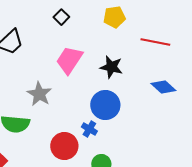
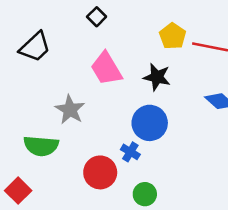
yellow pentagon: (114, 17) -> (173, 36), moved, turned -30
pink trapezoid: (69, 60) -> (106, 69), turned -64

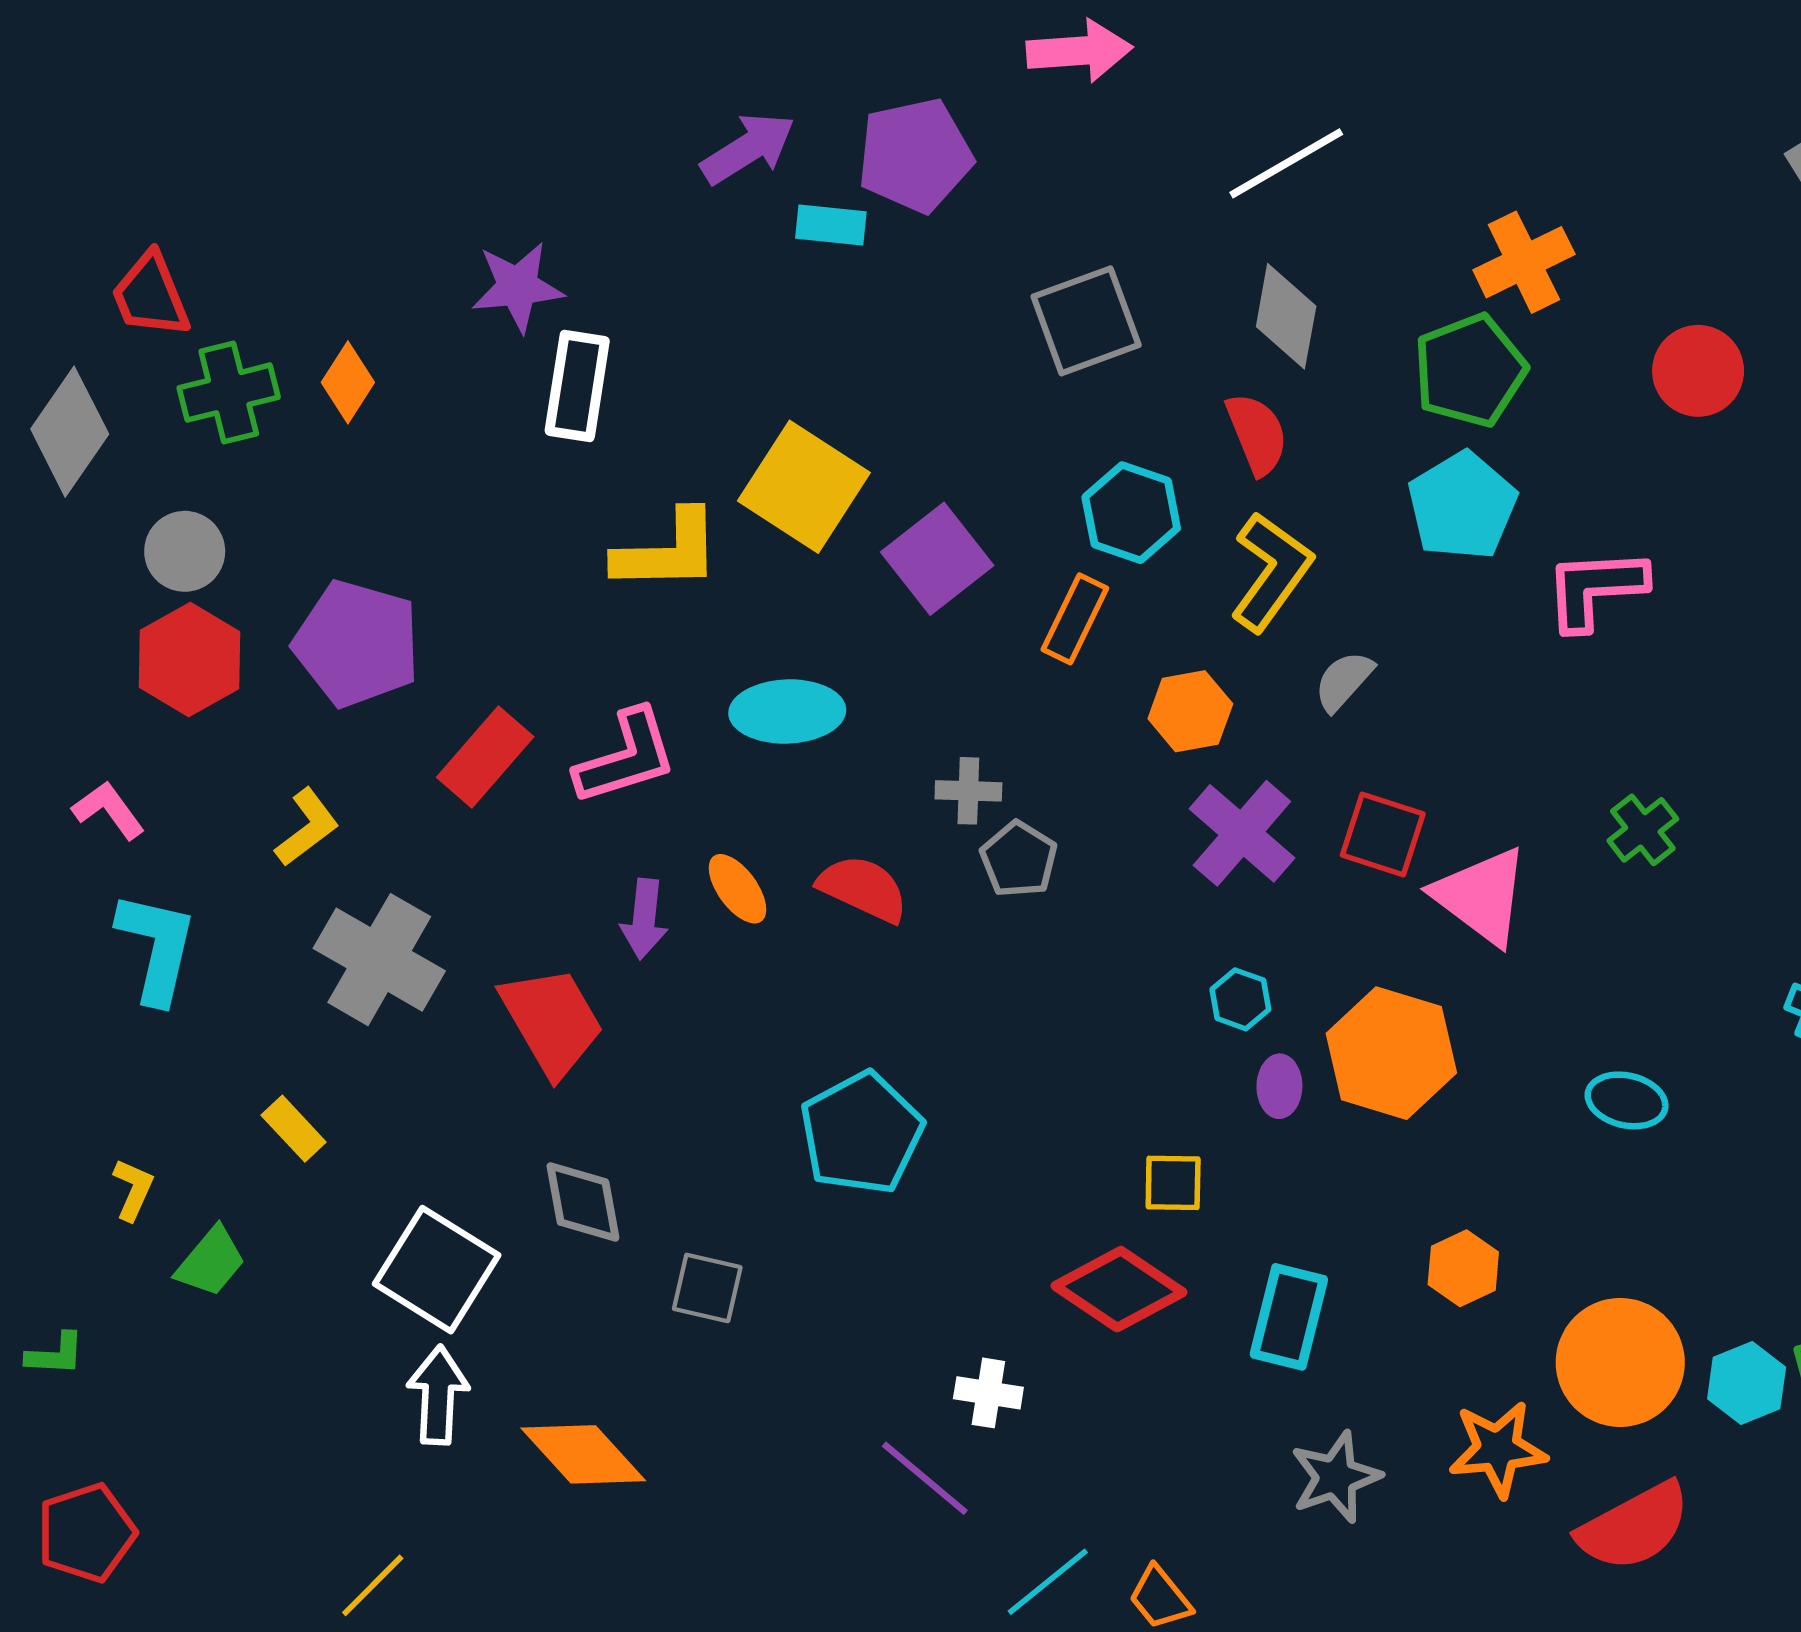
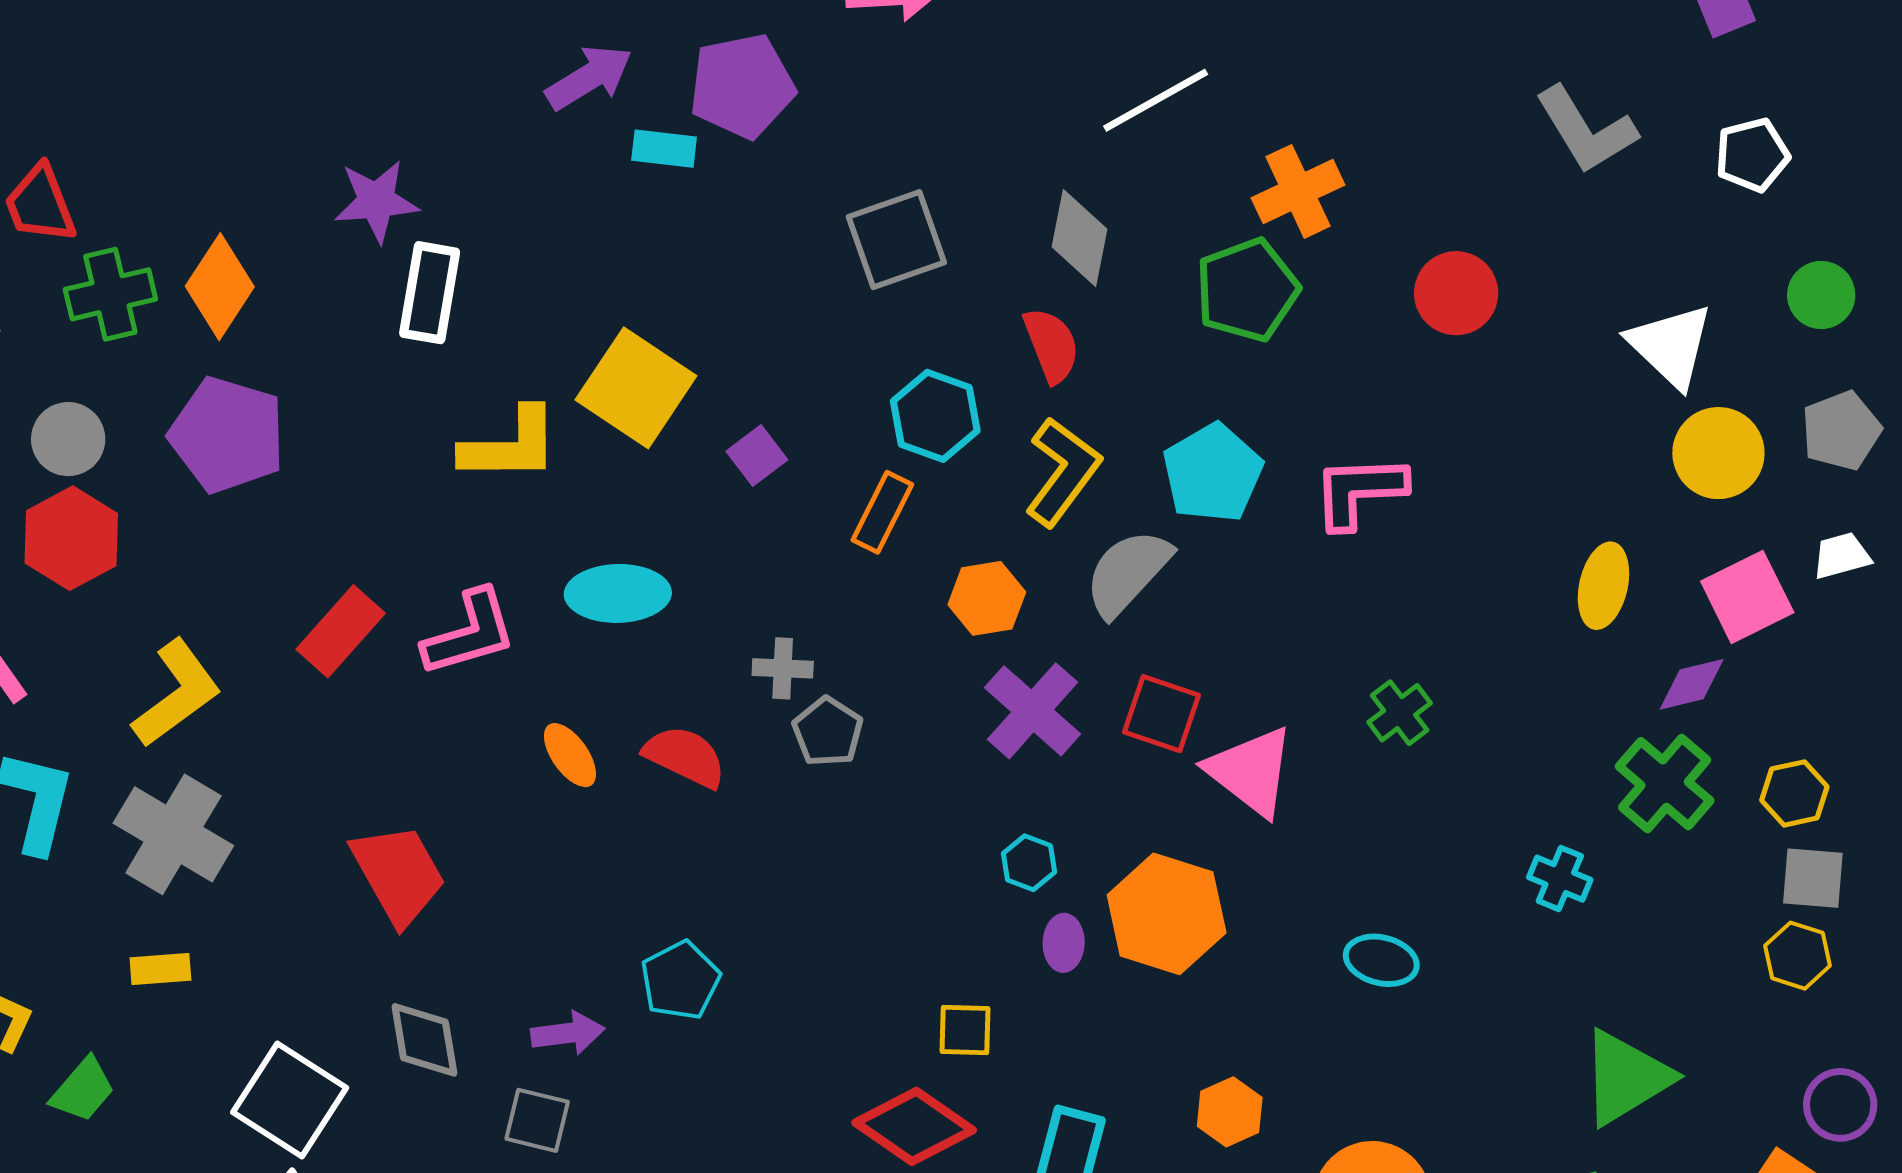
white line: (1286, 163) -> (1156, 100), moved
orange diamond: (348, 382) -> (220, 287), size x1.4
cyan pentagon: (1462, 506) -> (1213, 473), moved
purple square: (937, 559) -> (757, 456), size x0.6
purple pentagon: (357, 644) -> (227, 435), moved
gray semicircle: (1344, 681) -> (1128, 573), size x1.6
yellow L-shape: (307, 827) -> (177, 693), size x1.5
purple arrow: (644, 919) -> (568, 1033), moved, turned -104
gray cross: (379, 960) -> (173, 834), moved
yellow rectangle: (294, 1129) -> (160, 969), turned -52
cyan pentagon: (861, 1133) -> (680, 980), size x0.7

What you need to do:
Every line of the material must be repeated exactly; pictures stay out.

Task response:
yellow pentagon: (114, 17) -> (173, 36), moved, turned -30
pink trapezoid: (69, 60) -> (106, 69), turned -64

white line: (1286, 163) -> (1156, 100), moved
orange diamond: (348, 382) -> (220, 287), size x1.4
cyan pentagon: (1462, 506) -> (1213, 473), moved
purple square: (937, 559) -> (757, 456), size x0.6
purple pentagon: (357, 644) -> (227, 435), moved
gray semicircle: (1344, 681) -> (1128, 573), size x1.6
yellow L-shape: (307, 827) -> (177, 693), size x1.5
purple arrow: (644, 919) -> (568, 1033), moved, turned -104
gray cross: (379, 960) -> (173, 834), moved
yellow rectangle: (294, 1129) -> (160, 969), turned -52
cyan pentagon: (861, 1133) -> (680, 980), size x0.7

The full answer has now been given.